■ **YOUR GOAL**
Copy task. Retype the whole listing exactly, omitting any picture in it.

■ **DATA SEGMENT**
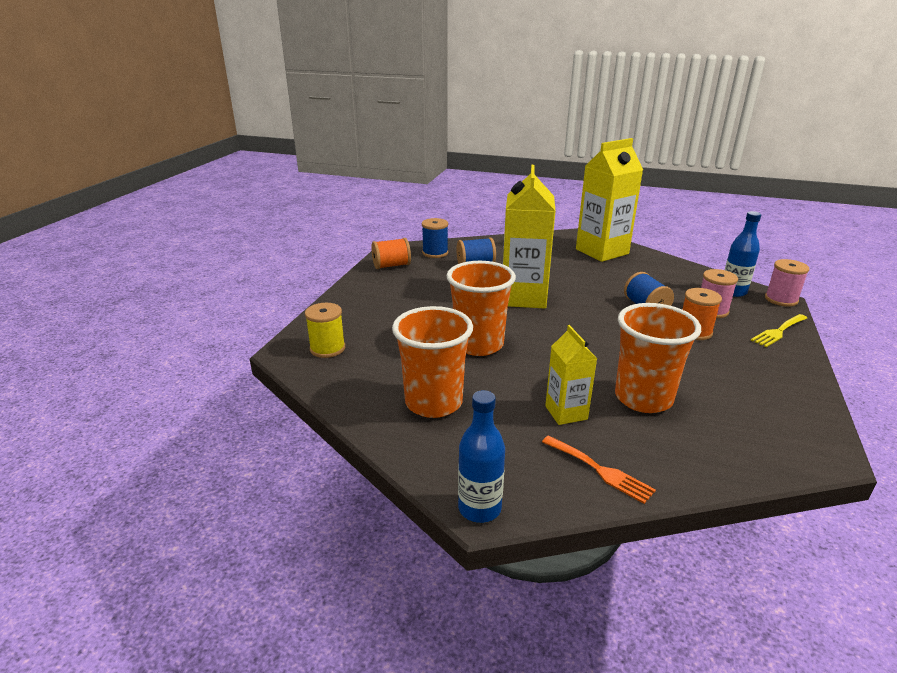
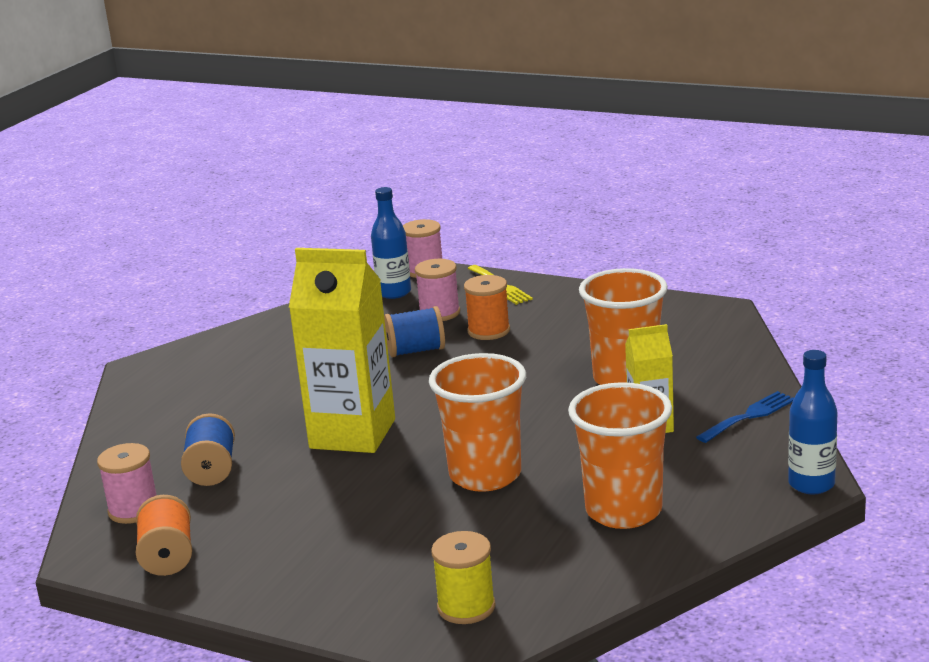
camera: 80 degrees left, 5 degrees down
(435, 253) = (134, 510): blue spool -> pink spool
(600, 470) = (749, 416): orange fork -> blue fork
(602, 251) = (219, 360): yellow carton -> none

■ **OUTPUT OF THE EXERCISE**
camera: 80 degrees left, 5 degrees down
(435, 253) = (134, 510): blue spool -> pink spool
(600, 470) = (749, 416): orange fork -> blue fork
(602, 251) = (219, 360): yellow carton -> none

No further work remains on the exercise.